### WORK INSTRUCTIONS:
Render the listing from its first line through the line containing "c''8-. eis'16 f'16 d'8 g8 |", inclusive, as a JSON list of strings, one string per line, with blank lines omitted. Leave the pictures out of the answer.

### SUPPLIED DATA:
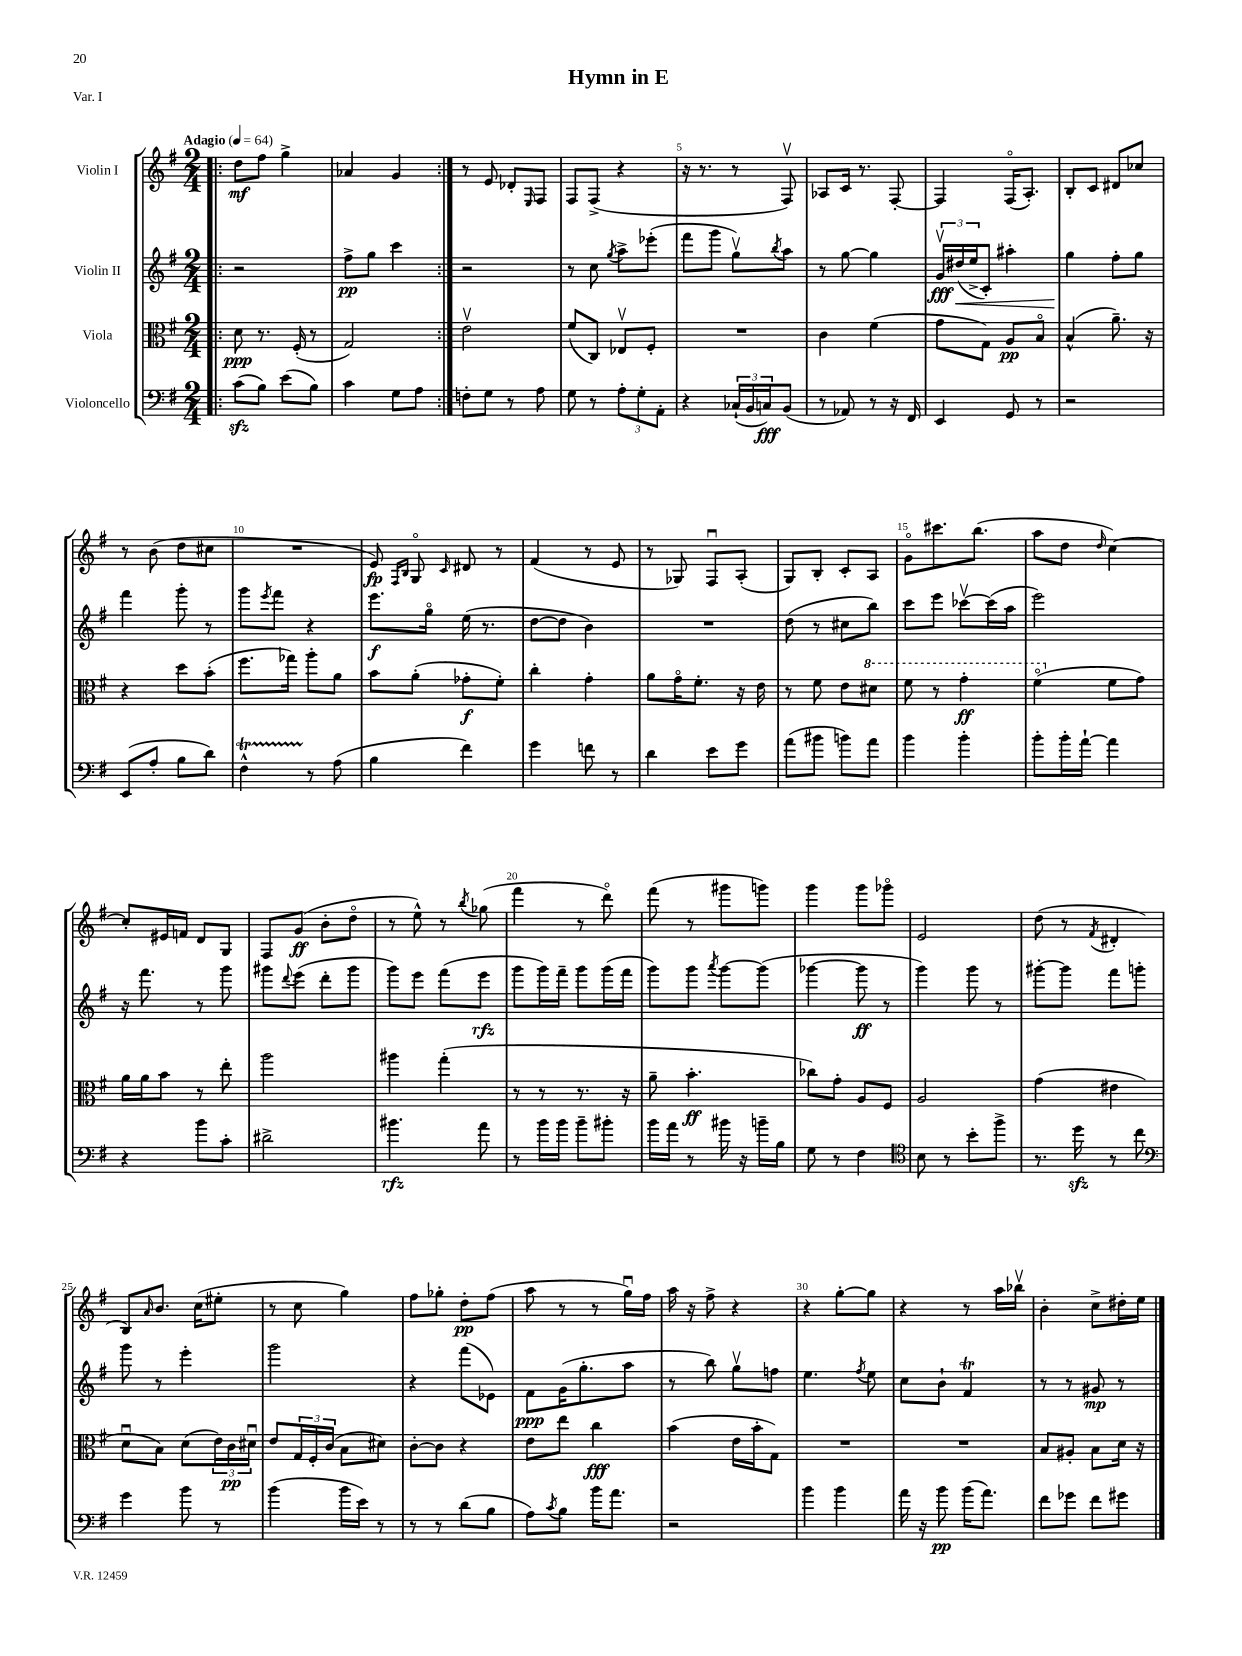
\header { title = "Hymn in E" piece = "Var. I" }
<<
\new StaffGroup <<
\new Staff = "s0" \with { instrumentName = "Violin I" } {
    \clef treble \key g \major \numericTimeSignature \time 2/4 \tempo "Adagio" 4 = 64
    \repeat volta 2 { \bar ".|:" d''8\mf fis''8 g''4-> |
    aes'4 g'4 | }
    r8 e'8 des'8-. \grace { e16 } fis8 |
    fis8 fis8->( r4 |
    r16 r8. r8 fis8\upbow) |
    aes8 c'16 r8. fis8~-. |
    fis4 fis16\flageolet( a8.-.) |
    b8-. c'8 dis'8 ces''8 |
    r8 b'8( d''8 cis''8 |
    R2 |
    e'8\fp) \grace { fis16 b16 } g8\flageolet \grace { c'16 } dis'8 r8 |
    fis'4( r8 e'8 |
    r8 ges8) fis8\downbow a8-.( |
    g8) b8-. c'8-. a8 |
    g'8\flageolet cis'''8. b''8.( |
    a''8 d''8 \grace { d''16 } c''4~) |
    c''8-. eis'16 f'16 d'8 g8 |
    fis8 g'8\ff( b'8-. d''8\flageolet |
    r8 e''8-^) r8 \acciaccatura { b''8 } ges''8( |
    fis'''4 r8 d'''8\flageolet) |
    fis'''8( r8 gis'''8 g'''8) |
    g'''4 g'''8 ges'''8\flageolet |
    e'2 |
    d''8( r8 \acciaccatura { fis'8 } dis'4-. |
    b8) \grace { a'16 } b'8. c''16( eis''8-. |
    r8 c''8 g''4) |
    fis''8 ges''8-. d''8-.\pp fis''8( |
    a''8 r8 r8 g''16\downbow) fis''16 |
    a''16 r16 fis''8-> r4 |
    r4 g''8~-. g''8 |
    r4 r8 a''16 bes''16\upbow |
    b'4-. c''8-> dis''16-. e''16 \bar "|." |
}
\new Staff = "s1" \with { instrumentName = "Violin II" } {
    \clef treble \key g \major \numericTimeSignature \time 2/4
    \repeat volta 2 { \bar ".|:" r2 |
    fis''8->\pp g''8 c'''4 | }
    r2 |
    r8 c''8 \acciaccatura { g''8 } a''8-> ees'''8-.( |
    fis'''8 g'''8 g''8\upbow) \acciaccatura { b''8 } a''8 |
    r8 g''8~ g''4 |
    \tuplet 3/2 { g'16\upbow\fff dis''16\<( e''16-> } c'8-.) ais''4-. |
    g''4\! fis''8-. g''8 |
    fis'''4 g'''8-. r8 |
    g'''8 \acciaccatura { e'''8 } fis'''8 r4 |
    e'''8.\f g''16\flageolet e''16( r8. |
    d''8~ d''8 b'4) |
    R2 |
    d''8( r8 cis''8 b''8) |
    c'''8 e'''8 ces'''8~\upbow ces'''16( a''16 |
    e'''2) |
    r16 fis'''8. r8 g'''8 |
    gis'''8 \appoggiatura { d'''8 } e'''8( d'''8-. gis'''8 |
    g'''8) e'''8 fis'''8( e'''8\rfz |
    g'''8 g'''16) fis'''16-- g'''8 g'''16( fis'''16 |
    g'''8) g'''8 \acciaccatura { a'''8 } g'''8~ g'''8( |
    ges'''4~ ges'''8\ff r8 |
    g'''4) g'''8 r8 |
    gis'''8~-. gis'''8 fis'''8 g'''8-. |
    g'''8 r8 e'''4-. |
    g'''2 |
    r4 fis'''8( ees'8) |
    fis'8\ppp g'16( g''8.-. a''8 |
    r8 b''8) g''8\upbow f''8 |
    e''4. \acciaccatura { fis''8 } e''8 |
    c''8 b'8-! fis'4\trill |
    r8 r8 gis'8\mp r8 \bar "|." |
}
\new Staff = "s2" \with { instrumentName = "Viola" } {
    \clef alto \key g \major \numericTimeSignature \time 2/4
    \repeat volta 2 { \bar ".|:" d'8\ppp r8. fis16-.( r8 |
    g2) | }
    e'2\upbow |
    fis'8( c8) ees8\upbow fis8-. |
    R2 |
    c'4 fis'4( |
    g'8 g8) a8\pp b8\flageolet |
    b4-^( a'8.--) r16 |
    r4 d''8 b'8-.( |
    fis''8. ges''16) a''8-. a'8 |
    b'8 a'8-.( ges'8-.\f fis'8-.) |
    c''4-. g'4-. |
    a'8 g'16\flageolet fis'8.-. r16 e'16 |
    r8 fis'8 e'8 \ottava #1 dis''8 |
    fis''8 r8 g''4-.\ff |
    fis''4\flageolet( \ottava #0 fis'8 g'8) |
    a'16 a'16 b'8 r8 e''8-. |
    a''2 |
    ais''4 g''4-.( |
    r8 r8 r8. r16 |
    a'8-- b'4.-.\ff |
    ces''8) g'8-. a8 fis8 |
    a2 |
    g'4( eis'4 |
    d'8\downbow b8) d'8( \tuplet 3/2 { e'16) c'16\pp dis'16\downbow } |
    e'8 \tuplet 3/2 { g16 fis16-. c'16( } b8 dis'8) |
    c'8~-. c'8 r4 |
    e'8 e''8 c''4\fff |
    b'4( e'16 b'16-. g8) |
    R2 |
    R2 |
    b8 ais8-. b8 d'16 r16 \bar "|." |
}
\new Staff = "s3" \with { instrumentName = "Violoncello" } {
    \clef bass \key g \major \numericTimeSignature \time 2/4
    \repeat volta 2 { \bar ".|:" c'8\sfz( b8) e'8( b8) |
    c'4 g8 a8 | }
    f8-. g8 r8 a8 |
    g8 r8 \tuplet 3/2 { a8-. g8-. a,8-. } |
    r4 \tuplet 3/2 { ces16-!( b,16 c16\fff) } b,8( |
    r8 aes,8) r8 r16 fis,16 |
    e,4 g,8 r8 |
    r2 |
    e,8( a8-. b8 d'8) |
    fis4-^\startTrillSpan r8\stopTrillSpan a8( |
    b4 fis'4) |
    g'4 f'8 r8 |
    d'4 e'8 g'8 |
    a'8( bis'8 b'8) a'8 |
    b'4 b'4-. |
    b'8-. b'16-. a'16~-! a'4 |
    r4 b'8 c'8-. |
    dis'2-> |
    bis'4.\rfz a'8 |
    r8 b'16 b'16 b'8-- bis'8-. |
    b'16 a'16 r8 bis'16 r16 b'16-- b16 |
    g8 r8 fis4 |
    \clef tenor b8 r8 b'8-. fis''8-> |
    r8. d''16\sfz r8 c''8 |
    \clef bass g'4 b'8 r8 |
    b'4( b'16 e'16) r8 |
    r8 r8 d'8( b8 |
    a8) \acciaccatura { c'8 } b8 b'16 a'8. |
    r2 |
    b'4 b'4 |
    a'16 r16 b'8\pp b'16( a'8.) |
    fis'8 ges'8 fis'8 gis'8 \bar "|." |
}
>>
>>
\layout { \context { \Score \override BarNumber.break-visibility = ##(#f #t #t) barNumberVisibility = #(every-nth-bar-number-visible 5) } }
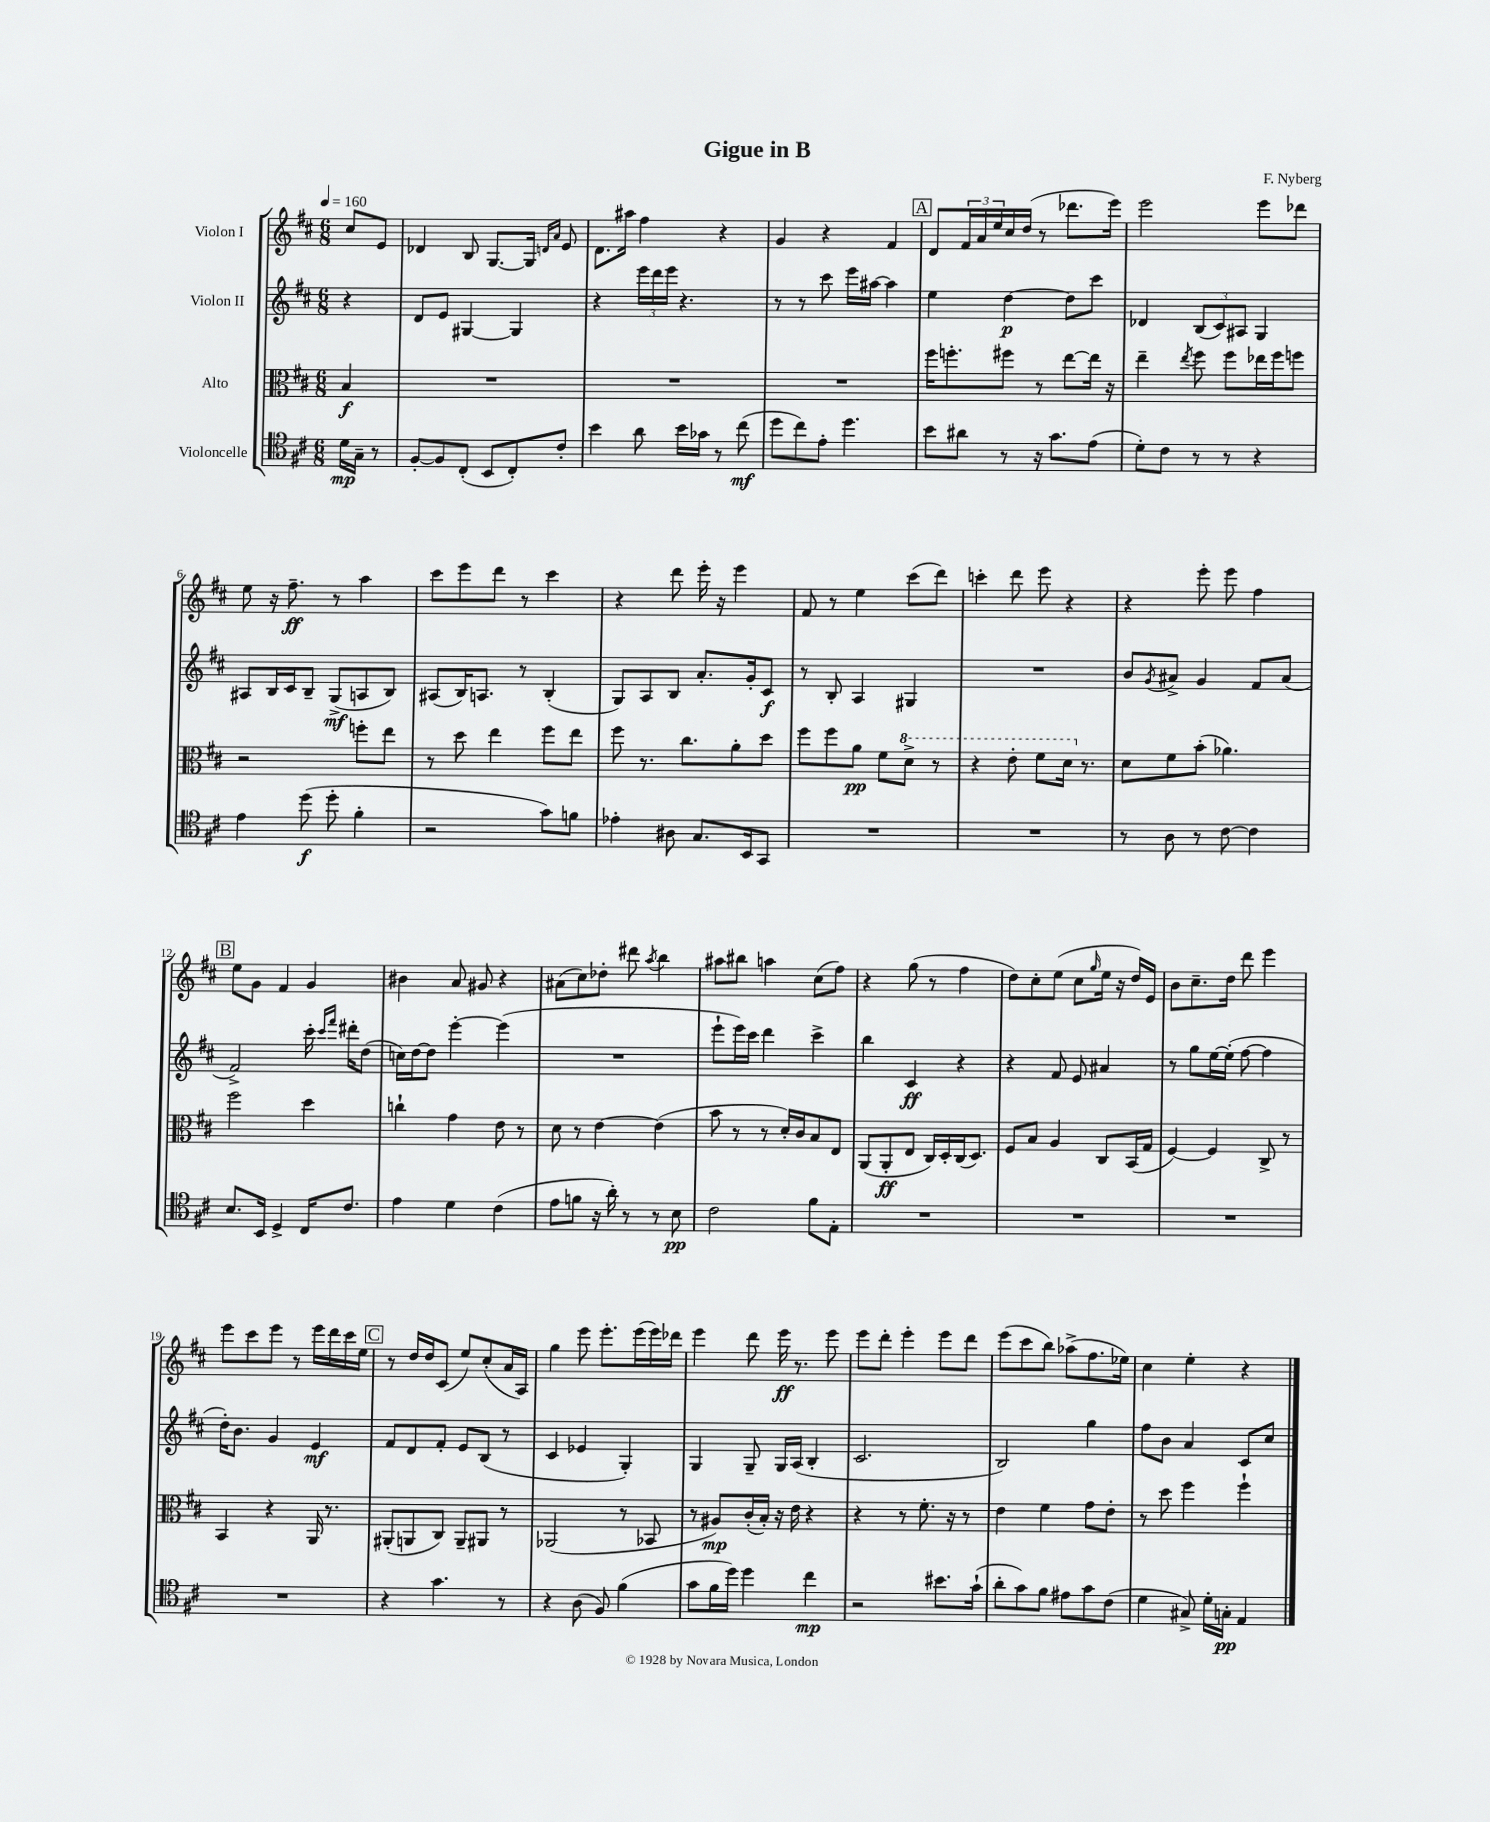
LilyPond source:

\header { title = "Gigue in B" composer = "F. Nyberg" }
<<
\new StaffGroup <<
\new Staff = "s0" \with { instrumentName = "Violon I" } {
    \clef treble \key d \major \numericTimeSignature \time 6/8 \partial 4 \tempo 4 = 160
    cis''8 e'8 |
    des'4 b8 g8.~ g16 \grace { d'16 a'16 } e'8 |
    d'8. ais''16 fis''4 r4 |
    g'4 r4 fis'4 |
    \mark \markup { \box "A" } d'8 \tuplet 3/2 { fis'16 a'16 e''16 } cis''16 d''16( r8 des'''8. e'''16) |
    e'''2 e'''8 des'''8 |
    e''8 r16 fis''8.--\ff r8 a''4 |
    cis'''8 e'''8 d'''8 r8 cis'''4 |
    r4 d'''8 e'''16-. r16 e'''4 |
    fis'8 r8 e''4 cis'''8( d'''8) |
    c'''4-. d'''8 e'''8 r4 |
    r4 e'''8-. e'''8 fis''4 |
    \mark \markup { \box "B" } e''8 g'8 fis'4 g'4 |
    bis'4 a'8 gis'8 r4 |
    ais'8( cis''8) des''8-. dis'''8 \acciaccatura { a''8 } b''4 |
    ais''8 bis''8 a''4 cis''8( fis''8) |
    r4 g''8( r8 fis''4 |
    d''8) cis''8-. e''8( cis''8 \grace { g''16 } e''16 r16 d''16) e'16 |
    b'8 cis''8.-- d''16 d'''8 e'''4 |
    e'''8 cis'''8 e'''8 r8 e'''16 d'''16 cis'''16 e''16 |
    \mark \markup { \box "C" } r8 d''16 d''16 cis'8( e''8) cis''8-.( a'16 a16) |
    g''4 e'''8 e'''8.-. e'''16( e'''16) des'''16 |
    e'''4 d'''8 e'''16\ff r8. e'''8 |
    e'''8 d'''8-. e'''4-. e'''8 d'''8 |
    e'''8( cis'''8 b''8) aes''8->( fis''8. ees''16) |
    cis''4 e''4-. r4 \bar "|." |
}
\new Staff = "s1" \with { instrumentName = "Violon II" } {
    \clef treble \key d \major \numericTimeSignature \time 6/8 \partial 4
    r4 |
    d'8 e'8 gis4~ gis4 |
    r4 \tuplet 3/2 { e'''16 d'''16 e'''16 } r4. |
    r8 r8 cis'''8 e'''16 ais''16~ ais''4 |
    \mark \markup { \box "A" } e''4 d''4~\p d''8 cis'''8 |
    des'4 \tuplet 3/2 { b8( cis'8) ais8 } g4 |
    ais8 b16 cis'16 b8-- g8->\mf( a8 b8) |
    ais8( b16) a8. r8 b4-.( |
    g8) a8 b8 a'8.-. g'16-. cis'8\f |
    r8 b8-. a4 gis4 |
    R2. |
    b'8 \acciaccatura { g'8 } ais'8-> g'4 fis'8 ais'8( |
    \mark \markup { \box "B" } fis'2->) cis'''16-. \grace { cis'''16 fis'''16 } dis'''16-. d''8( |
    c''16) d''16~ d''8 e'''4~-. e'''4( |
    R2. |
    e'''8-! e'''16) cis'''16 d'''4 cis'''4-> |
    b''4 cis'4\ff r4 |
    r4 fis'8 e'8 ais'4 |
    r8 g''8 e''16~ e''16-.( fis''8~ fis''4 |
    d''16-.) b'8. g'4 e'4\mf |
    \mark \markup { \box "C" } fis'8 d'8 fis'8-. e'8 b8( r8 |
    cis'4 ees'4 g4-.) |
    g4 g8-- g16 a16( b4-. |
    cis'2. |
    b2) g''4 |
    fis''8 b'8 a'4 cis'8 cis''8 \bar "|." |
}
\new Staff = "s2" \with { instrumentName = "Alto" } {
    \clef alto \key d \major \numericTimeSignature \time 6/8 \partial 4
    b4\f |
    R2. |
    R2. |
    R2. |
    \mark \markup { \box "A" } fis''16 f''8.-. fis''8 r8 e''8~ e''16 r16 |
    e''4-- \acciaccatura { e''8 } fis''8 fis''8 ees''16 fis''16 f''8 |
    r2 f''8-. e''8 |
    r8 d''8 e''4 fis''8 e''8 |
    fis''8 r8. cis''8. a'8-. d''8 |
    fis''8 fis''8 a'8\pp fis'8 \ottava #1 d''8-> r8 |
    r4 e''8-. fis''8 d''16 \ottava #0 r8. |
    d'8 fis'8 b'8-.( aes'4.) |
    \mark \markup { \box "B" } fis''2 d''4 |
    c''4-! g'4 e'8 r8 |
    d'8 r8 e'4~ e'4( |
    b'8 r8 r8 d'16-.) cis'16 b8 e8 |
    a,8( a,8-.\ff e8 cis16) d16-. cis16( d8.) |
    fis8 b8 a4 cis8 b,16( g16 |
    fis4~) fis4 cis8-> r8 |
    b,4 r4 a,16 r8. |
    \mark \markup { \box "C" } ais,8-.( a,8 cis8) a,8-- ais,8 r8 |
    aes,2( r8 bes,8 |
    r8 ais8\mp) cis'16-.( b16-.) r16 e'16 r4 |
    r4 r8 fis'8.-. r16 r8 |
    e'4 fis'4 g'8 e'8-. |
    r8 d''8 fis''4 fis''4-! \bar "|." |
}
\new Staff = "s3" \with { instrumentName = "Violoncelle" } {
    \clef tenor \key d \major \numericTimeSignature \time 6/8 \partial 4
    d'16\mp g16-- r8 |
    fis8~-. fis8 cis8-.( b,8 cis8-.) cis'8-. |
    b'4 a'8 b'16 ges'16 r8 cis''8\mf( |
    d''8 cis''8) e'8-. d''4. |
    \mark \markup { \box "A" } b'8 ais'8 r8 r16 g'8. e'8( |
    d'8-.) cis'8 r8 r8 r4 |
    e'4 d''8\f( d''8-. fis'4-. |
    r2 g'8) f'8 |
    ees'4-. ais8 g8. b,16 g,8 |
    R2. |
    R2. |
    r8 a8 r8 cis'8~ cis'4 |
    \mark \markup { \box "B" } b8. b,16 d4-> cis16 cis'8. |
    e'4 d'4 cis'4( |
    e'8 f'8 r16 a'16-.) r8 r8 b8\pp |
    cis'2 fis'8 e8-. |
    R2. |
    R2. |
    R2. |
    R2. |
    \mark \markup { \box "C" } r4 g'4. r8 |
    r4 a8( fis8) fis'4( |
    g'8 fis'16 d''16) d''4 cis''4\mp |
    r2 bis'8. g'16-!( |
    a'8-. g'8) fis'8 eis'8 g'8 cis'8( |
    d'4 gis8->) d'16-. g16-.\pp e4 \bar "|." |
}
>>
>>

### SOLUTION FOR THIS PROBLEM:
[
  "\\header { title = \"Hymn in E\" piece = \"Var. I\" }",
  "<<",
  "\\new StaffGroup <<",
  "\\new Staff = \"s0\" \\with { instrumentName = \"Violin I\" } {",
  "    \\clef treble \\key g \\major \\numericTimeSignature \\time 2/4 \\tempo \"Adagio\" 4 = 64",
  "    \\repeat volta 2 { \\bar \".|:\" d''8\\mf fis''8 g''4-> |",
  "    aes'4 g'4 | }",
  "    r8 e'8 des'8-. \\grace { e16 } fis8 |",
  "    fis8 fis8->( r4 |",
  "    r16 r8. r8 fis8\\upbow) |",
  "    aes8 c'16 r8. fis8~-. |",
  "    fis4 fis16\\flageolet( a8.-.) |",
  "    b8-. c'8 dis'8 ces''8 |",
  "    r8 b'8( d''8 cis''8 |",
  "    R2 |",
  "    e'8\\fp) \\grace { fis16 b16 } g8\\flageolet \\grace { c'16 } dis'8 r8 |",
  "    fis'4( r8 e'8 |",
  "    r8 ges8) fis8\\downbow a8-.( |",
  "    g8) b8-. c'8-. a8 |",
  "    g'8\\flageolet cis'''8. b''8.( |",
  "    a''8 d''8 \\grace { d''16 } c''4~) |",
  "    c''8-. eis'16 f'16 d'8 g8 |"
]